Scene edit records
↓↓↓
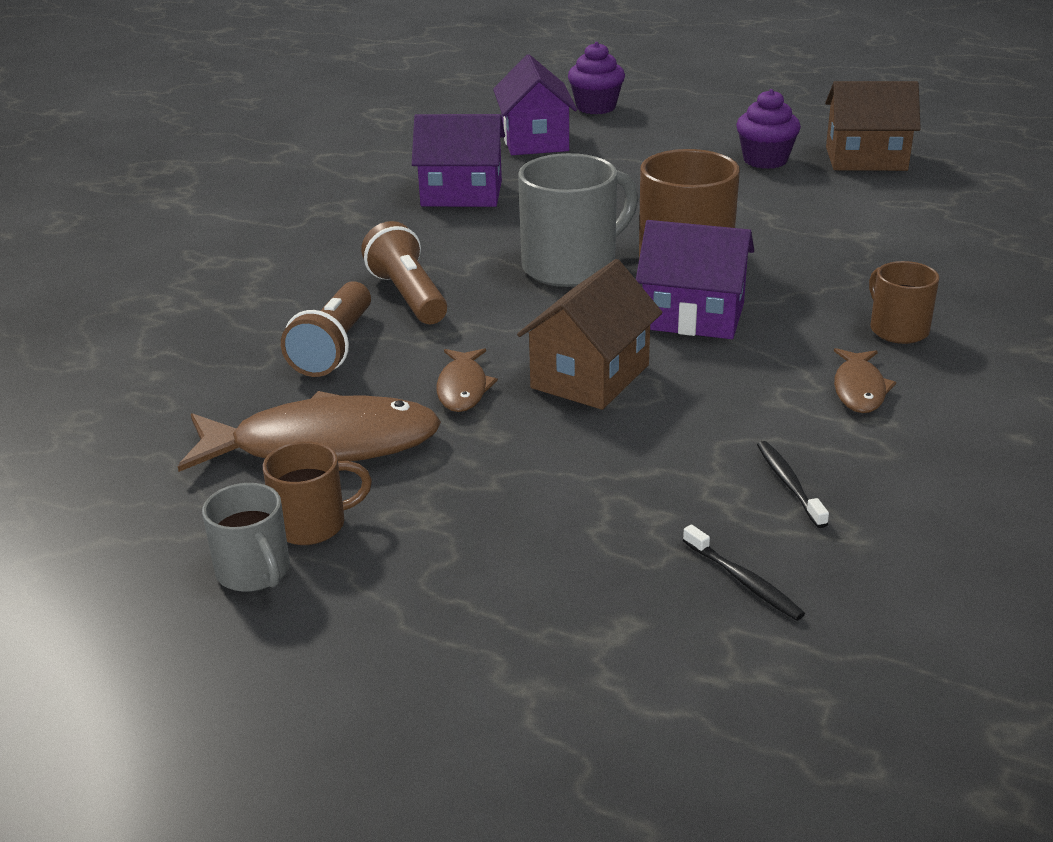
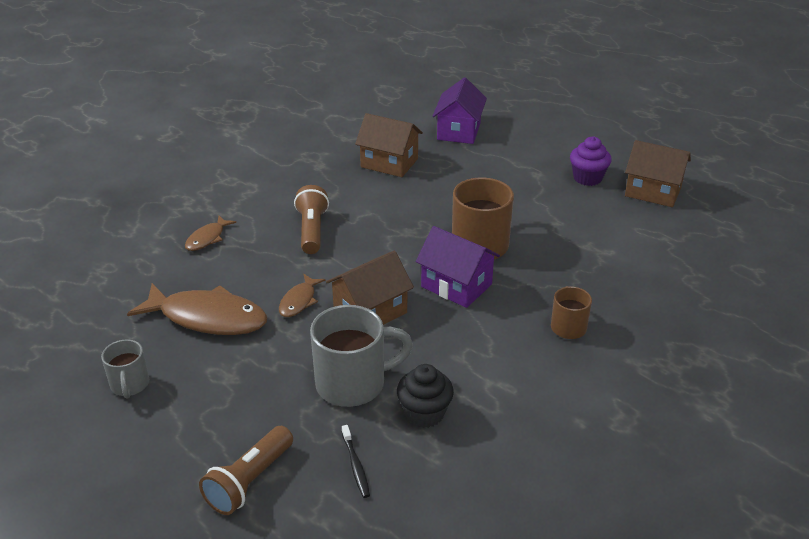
camera: 20 degrees right, 5 degrees up
(312, 525) = (172, 365): brown mug -> none
(334, 348) = (252, 256): brown flashlight -> brown flashlight (249, 481)
(461, 194) = (389, 163): purple house -> brown house
(572, 266) = (414, 232): grey mug -> grey mug (353, 383)
(596, 107) = (514, 112): purple cupcake -> none
(789, 484) = (424, 413): black toothbrush -> black cupcake
(859, 389) = (512, 362): brown fish -> brown fish (207, 238)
↑↑↑
Task details
Write the lines out again exactly, from the one containing "(789, 484) = (424, 413): black" through the last line of the records, and include no other lines.

Written answer
(789, 484) = (424, 413): black toothbrush -> black cupcake
(859, 389) = (512, 362): brown fish -> brown fish (207, 238)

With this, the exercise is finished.